— BEGIN SUPPLIED DATA —

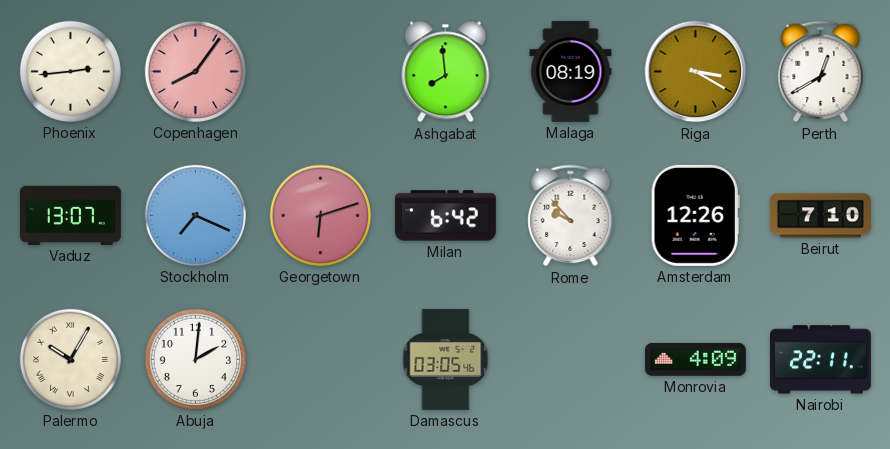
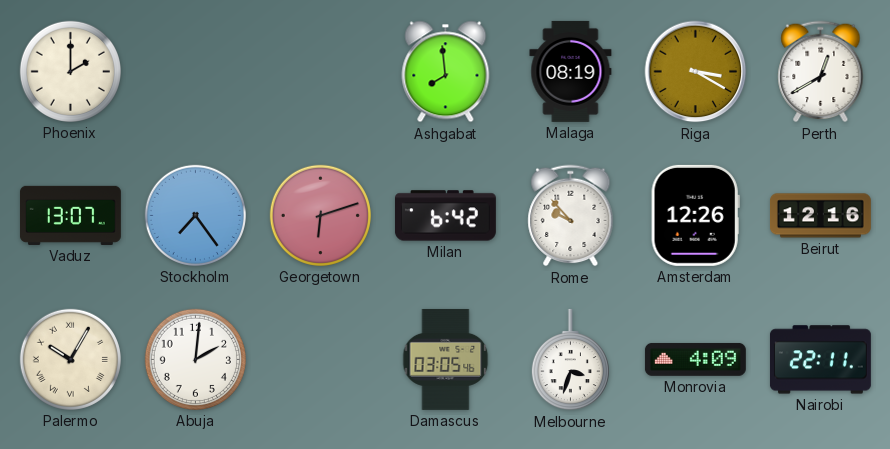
Phoenix: 2:44 -> 2:00
Copenhagen: 8:06 -> none
Stockholm: 7:19 -> 7:24
Beirut: 7:10 -> 12:16
Melbourne: none -> 3:33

— END SUPPLIED DATA —

WHAT IS EXPECTED = Format the rows above as a JSON list of strings, one string per line and no blank lines, covering every row. Omit the pictures from the list.

OUTPUT OF THE TASK =
[
  "Phoenix: 2:44 -> 2:00",
  "Copenhagen: 8:06 -> none",
  "Stockholm: 7:19 -> 7:24",
  "Beirut: 7:10 -> 12:16",
  "Melbourne: none -> 3:33"
]